▸ Problem requirements:
Every line below from the one containing "C10: 330nF (GND, SIG5) -> 2.2uF (GND, SIG5)" to the final line must be reproduced exactly, and no other line may appear in the answer.

▸ Edit difference data:
##############################

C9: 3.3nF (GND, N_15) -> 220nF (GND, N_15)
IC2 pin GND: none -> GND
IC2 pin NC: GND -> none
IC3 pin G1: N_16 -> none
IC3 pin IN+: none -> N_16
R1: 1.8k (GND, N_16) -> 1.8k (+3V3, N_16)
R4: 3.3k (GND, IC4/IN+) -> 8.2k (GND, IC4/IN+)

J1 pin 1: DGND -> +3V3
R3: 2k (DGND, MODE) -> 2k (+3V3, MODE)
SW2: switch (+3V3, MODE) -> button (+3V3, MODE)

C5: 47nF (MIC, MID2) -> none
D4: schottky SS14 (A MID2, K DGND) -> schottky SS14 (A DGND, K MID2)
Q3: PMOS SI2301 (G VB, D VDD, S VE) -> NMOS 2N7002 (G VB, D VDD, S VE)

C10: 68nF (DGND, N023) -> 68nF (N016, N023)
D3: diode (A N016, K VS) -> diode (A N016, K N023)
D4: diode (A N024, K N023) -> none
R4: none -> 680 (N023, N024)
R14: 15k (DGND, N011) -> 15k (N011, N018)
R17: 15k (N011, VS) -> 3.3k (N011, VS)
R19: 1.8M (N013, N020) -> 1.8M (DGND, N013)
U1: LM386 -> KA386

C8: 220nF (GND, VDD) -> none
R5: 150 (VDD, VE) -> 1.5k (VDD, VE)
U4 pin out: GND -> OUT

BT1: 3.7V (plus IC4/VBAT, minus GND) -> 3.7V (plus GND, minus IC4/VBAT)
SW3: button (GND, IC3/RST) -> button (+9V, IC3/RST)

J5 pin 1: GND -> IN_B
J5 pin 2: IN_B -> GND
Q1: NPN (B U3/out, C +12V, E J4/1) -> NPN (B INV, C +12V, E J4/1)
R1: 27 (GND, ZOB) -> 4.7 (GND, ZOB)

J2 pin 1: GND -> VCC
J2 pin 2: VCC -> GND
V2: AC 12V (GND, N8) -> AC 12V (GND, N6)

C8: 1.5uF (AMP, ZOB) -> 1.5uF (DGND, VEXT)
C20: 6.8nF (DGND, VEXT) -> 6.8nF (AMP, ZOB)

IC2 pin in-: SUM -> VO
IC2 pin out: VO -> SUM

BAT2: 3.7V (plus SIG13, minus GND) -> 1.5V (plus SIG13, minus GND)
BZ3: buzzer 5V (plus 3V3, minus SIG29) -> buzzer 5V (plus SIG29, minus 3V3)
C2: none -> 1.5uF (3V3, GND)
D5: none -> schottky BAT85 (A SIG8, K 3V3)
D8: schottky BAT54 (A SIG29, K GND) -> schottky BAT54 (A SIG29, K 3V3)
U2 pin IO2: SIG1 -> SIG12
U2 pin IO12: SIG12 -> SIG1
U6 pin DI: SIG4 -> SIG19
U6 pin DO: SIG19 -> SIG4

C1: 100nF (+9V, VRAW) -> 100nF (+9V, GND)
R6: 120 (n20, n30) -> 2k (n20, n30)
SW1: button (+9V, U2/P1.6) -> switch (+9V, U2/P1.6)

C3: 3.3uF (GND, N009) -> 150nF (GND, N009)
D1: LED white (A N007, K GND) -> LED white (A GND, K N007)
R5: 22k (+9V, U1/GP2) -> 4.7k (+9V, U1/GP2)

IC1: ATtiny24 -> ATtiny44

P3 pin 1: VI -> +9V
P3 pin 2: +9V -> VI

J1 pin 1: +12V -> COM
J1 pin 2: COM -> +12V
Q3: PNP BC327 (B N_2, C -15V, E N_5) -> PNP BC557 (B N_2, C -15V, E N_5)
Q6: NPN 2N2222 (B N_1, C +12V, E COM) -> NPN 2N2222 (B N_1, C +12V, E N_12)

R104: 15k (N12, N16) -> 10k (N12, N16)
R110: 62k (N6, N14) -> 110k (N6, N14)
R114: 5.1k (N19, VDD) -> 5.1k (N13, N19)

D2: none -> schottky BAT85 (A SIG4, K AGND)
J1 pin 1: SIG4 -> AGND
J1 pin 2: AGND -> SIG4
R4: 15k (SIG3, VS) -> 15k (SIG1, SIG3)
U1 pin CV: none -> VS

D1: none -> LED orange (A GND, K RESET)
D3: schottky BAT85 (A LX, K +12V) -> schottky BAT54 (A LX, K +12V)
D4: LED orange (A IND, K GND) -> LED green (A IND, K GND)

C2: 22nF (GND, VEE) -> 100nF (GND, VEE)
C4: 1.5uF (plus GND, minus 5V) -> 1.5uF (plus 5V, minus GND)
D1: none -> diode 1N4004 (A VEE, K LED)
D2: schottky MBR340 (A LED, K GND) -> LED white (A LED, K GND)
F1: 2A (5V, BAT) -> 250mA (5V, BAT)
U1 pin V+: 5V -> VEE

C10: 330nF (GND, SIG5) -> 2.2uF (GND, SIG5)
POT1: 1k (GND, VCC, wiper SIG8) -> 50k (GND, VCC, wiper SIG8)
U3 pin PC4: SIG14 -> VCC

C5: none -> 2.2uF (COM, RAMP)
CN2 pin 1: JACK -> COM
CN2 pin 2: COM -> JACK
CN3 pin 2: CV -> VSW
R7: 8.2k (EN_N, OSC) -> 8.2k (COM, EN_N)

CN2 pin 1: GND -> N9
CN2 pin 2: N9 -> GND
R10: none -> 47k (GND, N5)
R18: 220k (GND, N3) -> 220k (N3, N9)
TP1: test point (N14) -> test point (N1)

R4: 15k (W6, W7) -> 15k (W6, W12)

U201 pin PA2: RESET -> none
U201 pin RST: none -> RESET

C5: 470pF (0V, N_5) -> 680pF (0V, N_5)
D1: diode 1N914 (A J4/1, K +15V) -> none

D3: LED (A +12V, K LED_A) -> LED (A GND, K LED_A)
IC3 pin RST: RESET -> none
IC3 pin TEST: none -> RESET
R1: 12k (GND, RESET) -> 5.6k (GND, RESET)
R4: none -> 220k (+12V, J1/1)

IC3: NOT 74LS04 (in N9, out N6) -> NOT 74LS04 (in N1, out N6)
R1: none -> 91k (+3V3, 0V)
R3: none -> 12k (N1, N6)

##############################

▸ Answer to the exercise:
C10: 330nF (GND, SIG5) -> 2.2uF (GND, SIG5)
POT1: 1k (GND, VCC, wiper SIG8) -> 50k (GND, VCC, wiper SIG8)
U3 pin PC4: SIG14 -> VCC

C5: none -> 2.2uF (COM, RAMP)
CN2 pin 1: JACK -> COM
CN2 pin 2: COM -> JACK
CN3 pin 2: CV -> VSW
R7: 8.2k (EN_N, OSC) -> 8.2k (COM, EN_N)

CN2 pin 1: GND -> N9
CN2 pin 2: N9 -> GND
R10: none -> 47k (GND, N5)
R18: 220k (GND, N3) -> 220k (N3, N9)
TP1: test point (N14) -> test point (N1)

R4: 15k (W6, W7) -> 15k (W6, W12)

U201 pin PA2: RESET -> none
U201 pin RST: none -> RESET

C5: 470pF (0V, N_5) -> 680pF (0V, N_5)
D1: diode 1N914 (A J4/1, K +15V) -> none

D3: LED (A +12V, K LED_A) -> LED (A GND, K LED_A)
IC3 pin RST: RESET -> none
IC3 pin TEST: none -> RESET
R1: 12k (GND, RESET) -> 5.6k (GND, RESET)
R4: none -> 220k (+12V, J1/1)

IC3: NOT 74LS04 (in N9, out N6) -> NOT 74LS04 (in N1, out N6)
R1: none -> 91k (+3V3, 0V)
R3: none -> 12k (N1, N6)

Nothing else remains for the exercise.